▸ Data segment:
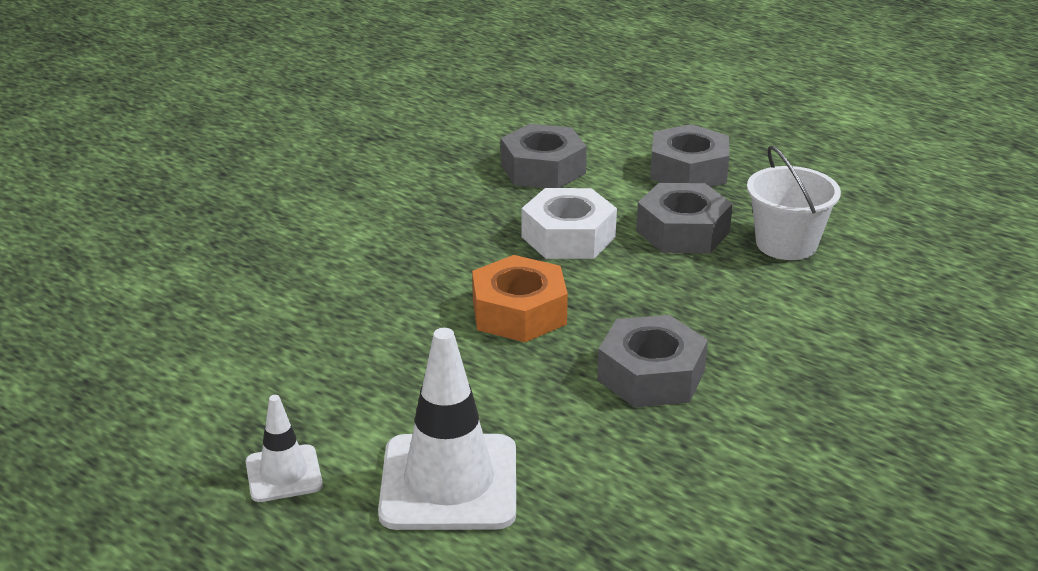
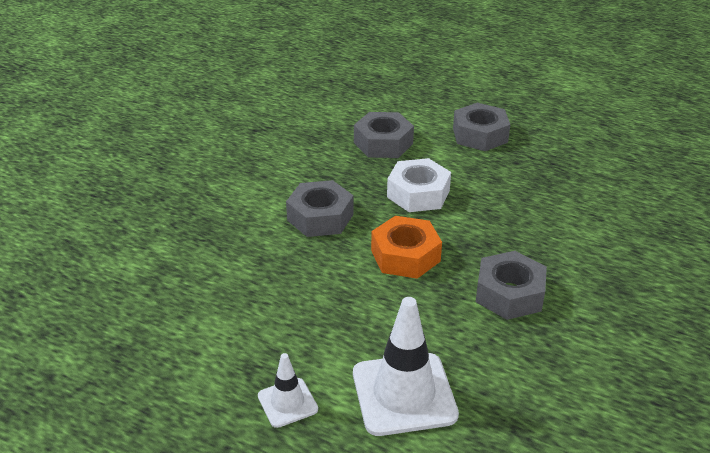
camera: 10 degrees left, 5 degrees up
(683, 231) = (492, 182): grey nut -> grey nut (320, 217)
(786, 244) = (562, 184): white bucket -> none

▸ Required work: Please repeat everything in the data above except the pictures, exactly as it reads.

▸ Solution to this problem:
camera: 10 degrees left, 5 degrees up
(683, 231) = (492, 182): grey nut -> grey nut (320, 217)
(786, 244) = (562, 184): white bucket -> none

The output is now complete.